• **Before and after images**
____________
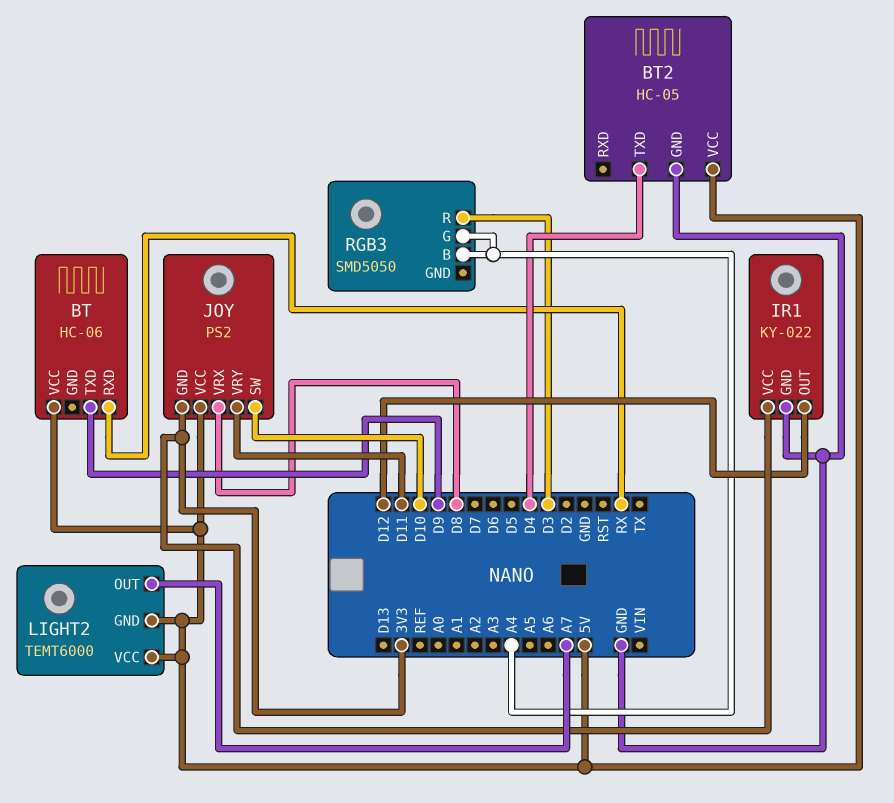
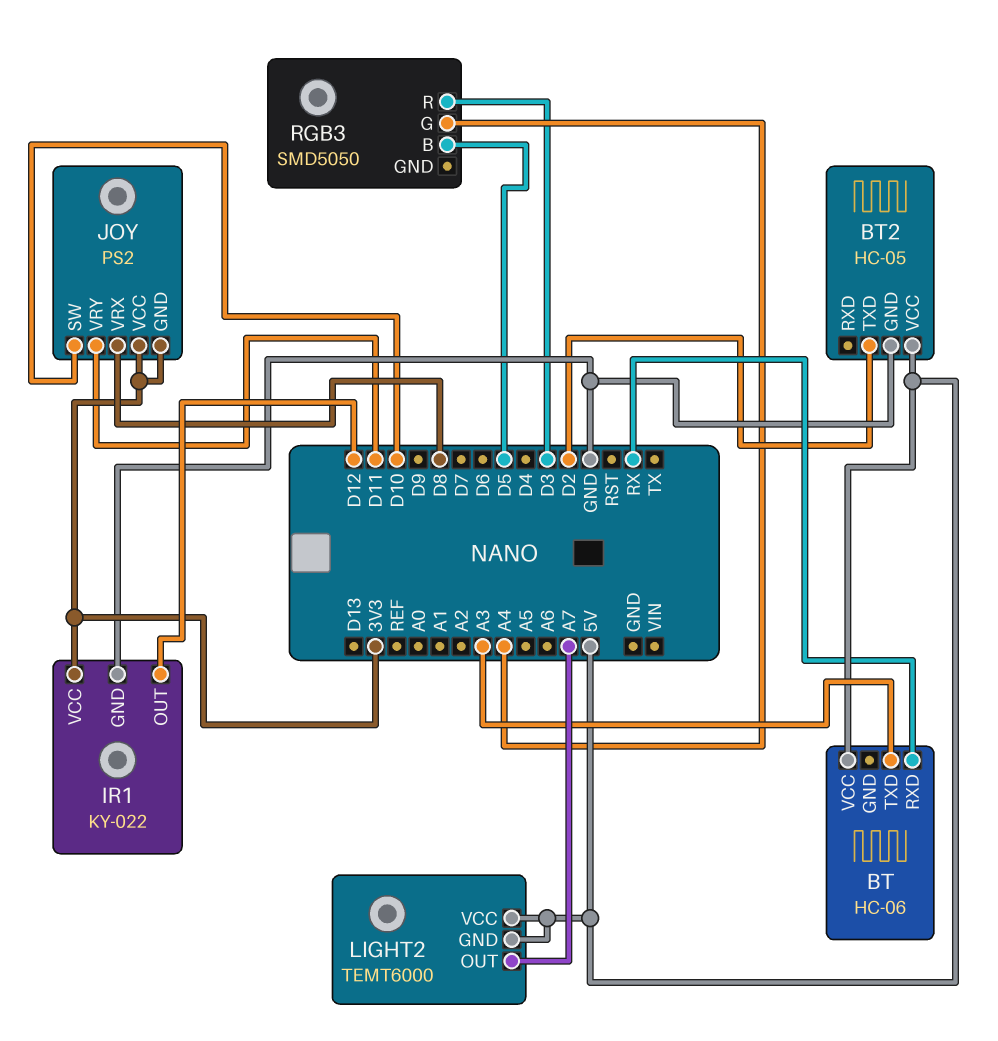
BT pin TXD: D9 -> A3
BT2 pin TXD: D4 -> D2
JOY pin VCC: 5V -> 3V3
RGB3 pin B: A4 -> D5

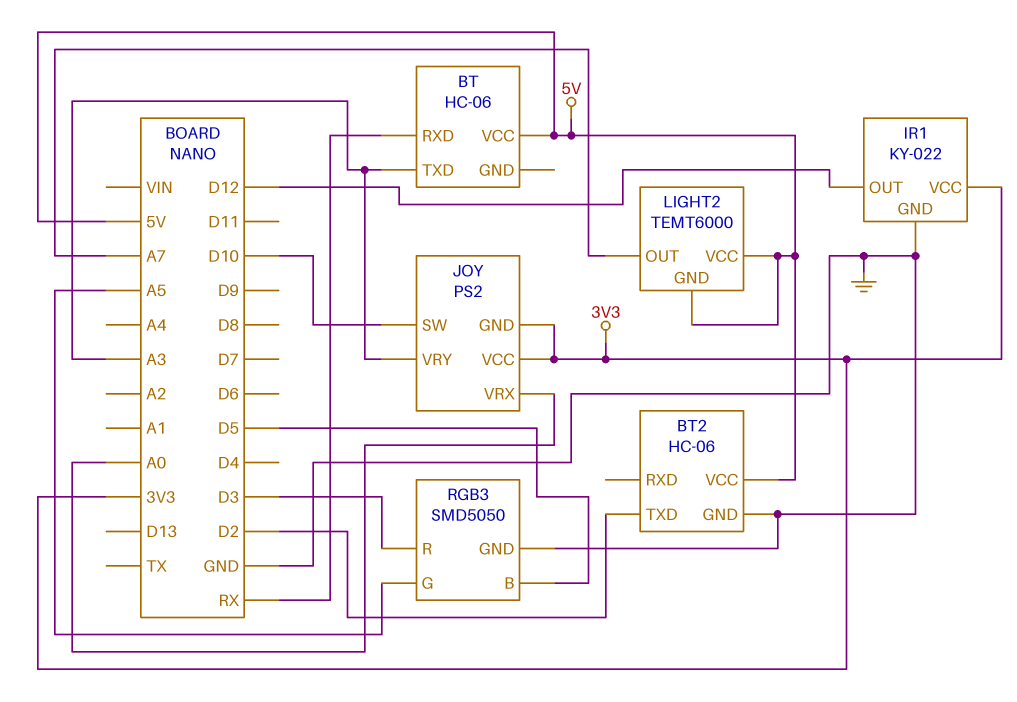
BT2: HC-05 -> HC-06
JOY pin VRX: D8 -> A0
JOY pin VRY: D11 -> A3
RGB3 pin G: A4 -> A5
RGB3 pin GND: none -> GND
____________
• **Exercise prompt**
Each line from the one containing "JOY pin VRX: D8 -> A0" to the final line of the entries above must be returned exactly, and no other line may appear.

• **Output for this task**
JOY pin VRX: D8 -> A0
JOY pin VRY: D11 -> A3
RGB3 pin G: A4 -> A5
RGB3 pin GND: none -> GND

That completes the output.